- What this task involves
From the entries below, copy exactly the lines from the one that contains "yellow brick B2:B5" through the one that contains "lime tile G6:H6", both included, and only those.

- Data provided
>>>

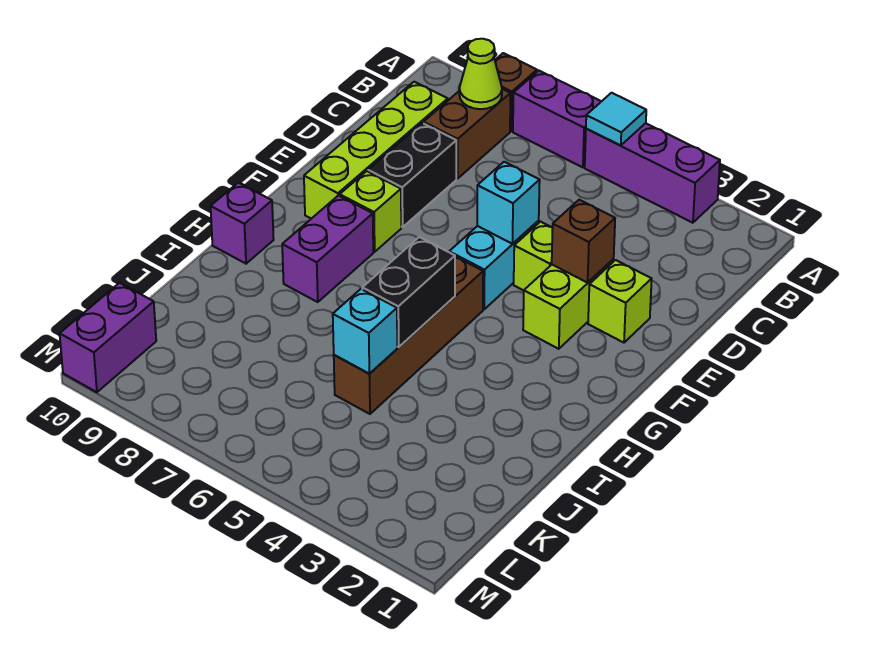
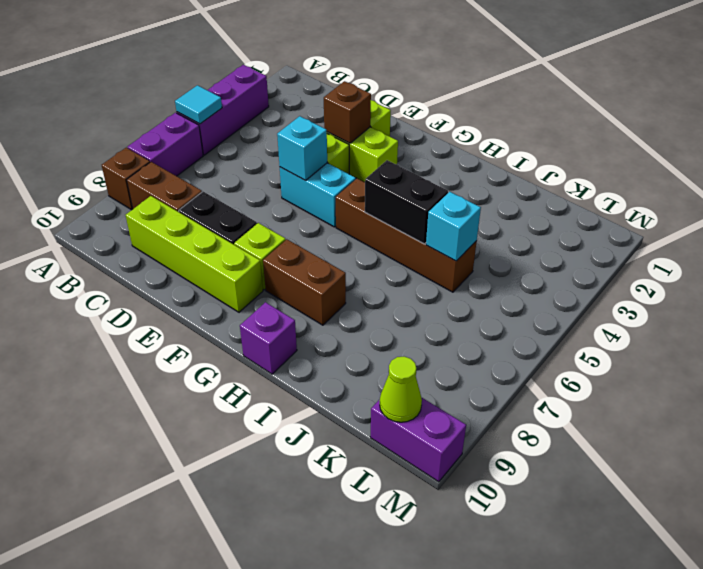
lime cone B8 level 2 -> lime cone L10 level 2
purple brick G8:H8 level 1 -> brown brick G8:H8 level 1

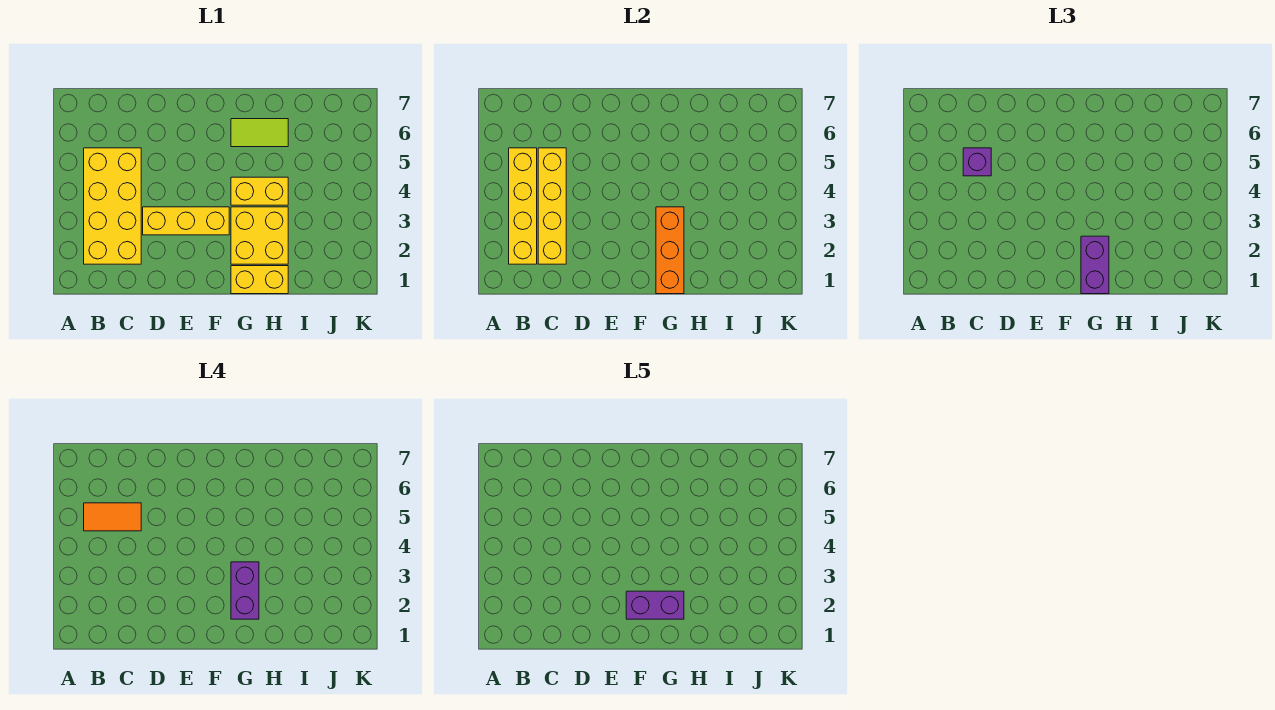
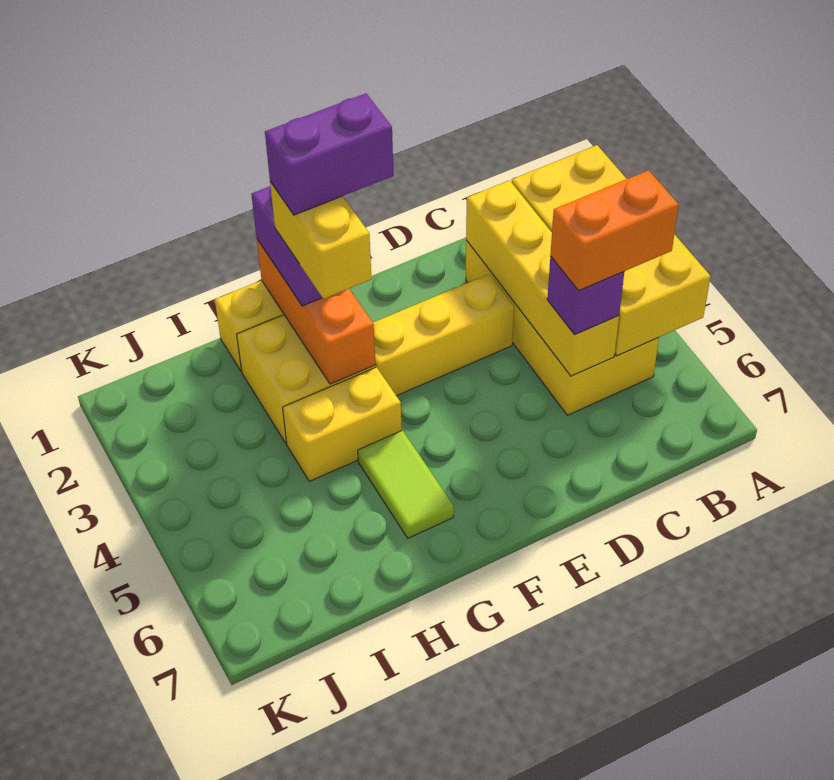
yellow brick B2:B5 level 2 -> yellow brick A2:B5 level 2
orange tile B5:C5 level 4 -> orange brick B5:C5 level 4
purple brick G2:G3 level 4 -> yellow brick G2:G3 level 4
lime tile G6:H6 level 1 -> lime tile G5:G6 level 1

<<<
>>>

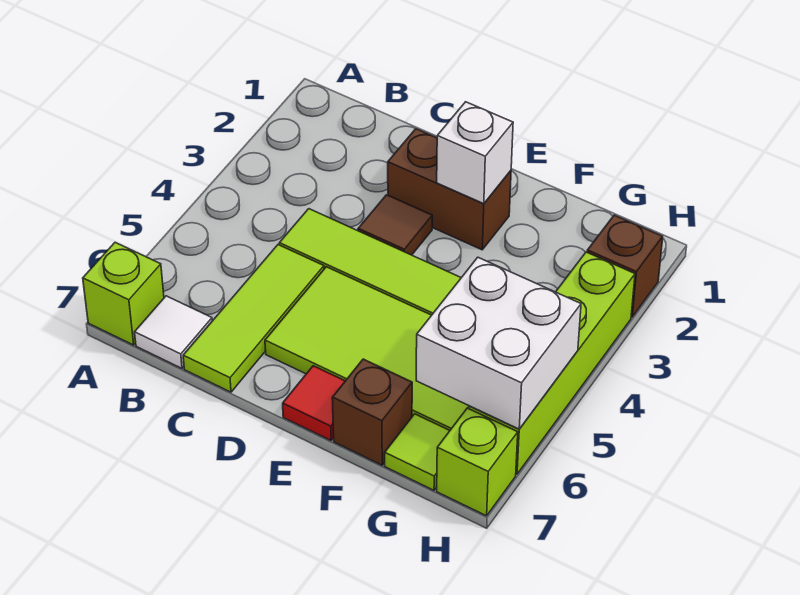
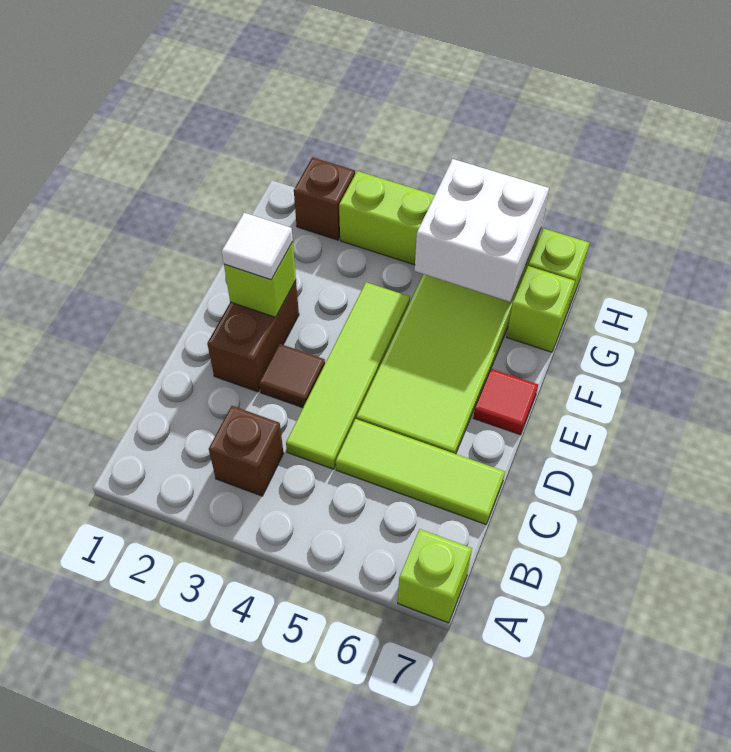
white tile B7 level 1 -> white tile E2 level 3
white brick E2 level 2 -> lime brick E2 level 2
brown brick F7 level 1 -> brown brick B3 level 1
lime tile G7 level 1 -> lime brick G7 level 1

<<<

- Answer area
yellow brick B2:B5 level 2 -> yellow brick A2:B5 level 2
orange tile B5:C5 level 4 -> orange brick B5:C5 level 4
purple brick G2:G3 level 4 -> yellow brick G2:G3 level 4
lime tile G6:H6 level 1 -> lime tile G5:G6 level 1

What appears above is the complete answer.